(GIVEN RECORDS):
★ ★ ★
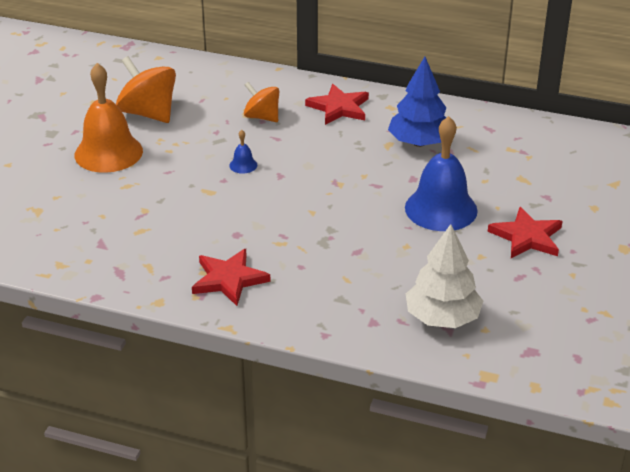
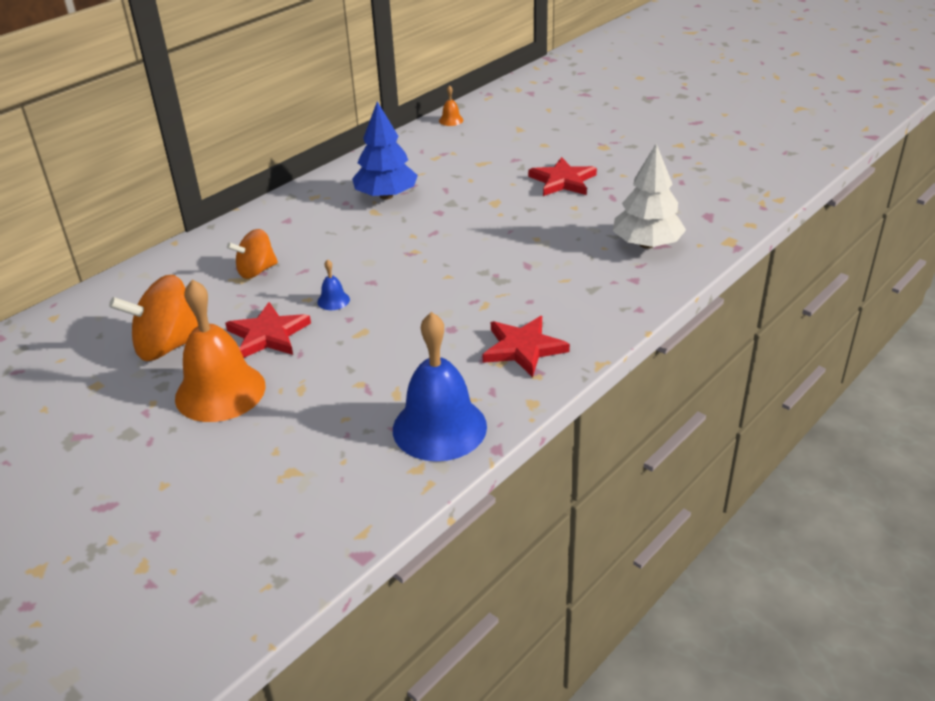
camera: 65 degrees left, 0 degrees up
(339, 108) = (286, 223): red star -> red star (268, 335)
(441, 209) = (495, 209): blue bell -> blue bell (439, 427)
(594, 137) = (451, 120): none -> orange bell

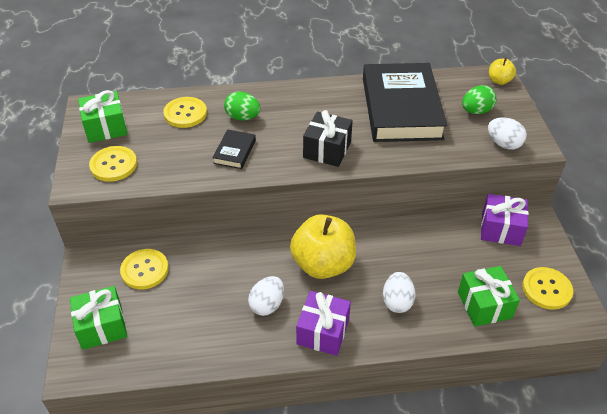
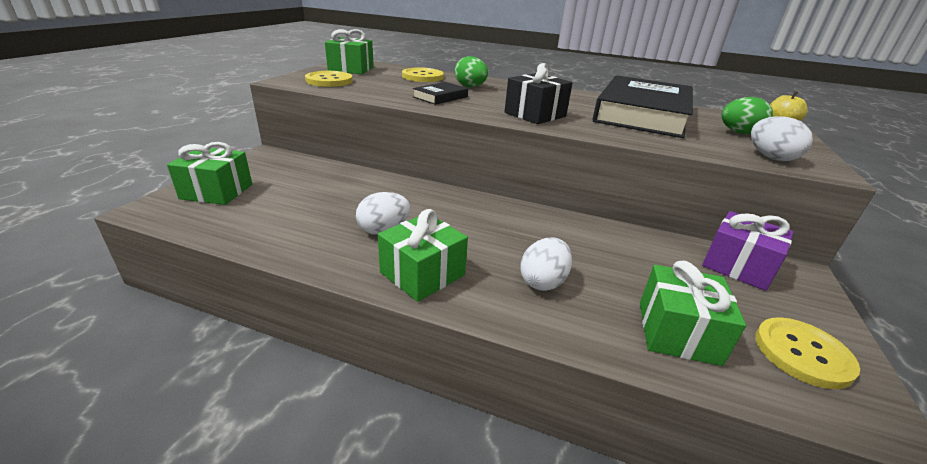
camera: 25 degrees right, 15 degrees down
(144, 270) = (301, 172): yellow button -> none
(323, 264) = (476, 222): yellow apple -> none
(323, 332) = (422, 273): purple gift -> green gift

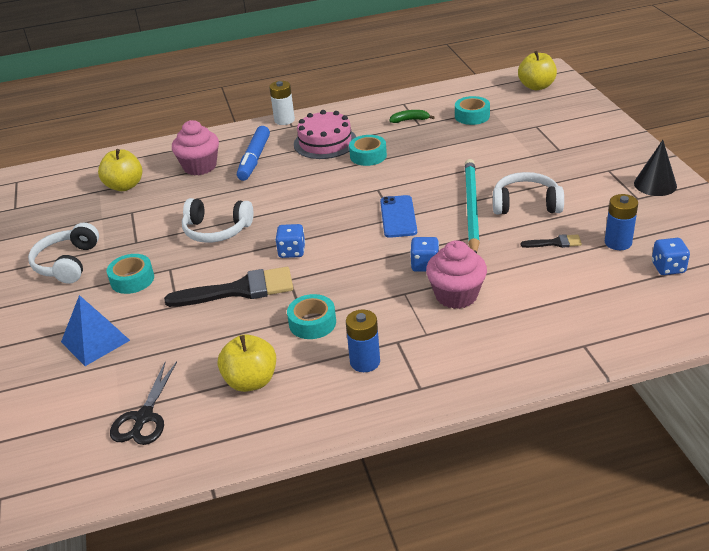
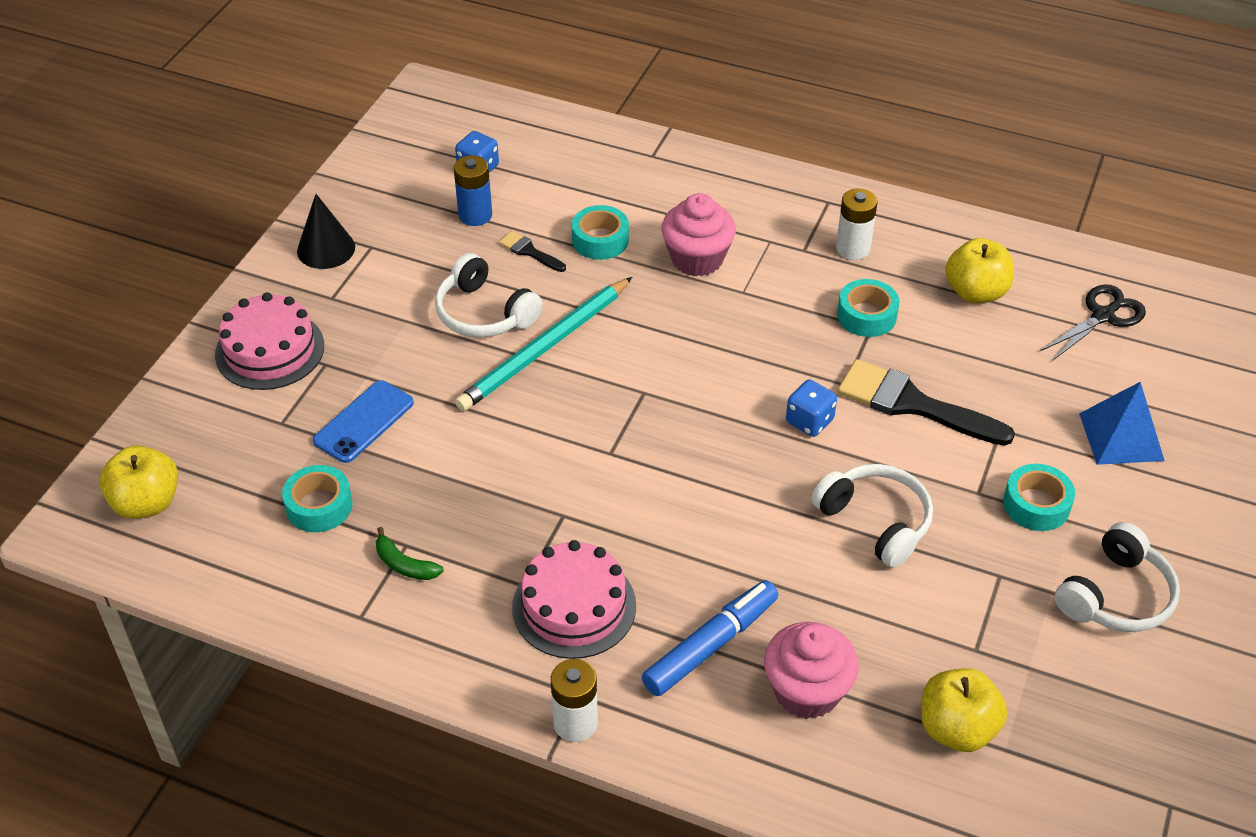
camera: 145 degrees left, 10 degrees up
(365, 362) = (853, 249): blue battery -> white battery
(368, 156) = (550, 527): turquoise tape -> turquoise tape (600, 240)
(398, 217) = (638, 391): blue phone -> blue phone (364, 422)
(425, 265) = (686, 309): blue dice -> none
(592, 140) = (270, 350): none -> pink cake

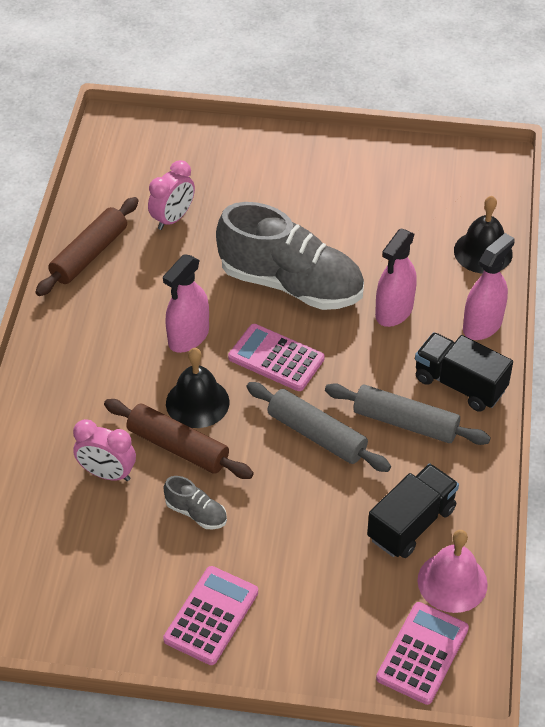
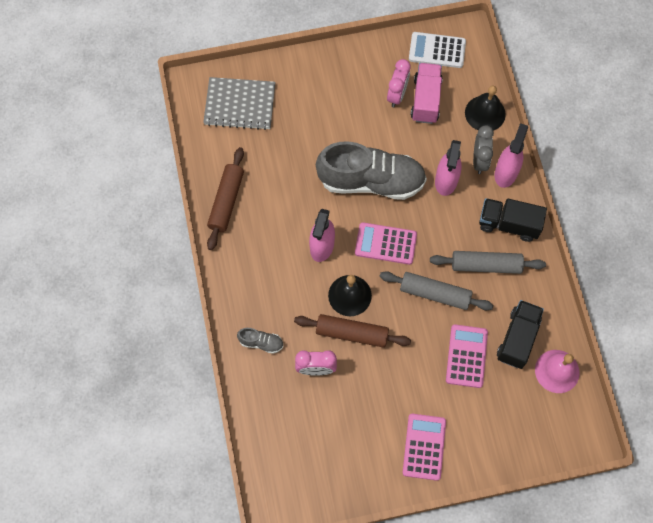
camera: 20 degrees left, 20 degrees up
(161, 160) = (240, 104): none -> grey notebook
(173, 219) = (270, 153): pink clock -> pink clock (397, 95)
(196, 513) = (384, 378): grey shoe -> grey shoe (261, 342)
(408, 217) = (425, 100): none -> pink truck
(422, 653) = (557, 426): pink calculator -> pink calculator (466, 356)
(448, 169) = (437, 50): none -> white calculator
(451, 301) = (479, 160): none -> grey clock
★ ★ ★
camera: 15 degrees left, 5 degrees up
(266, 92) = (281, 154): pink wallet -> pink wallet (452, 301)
★ ★ ★
(WORK REQUEST): Exact copy, pictures excluded: from the line with "(323, 332) = (422, 273): purple" up to and including the line with "(161, 160) = (240, 104): none" in the data above.

(FINISHED TASK):
(323, 332) = (422, 273): purple gift -> green gift

camera: 145 degrees left, 10 degrees up
(365, 362) = (853, 249): blue battery -> white battery
(368, 156) = (550, 527): turquoise tape -> turquoise tape (600, 240)
(398, 217) = (638, 391): blue phone -> blue phone (364, 422)
(425, 265) = (686, 309): blue dice -> none
(592, 140) = (270, 350): none -> pink cake

camera: 20 degrees left, 20 degrees up
(161, 160) = (240, 104): none -> grey notebook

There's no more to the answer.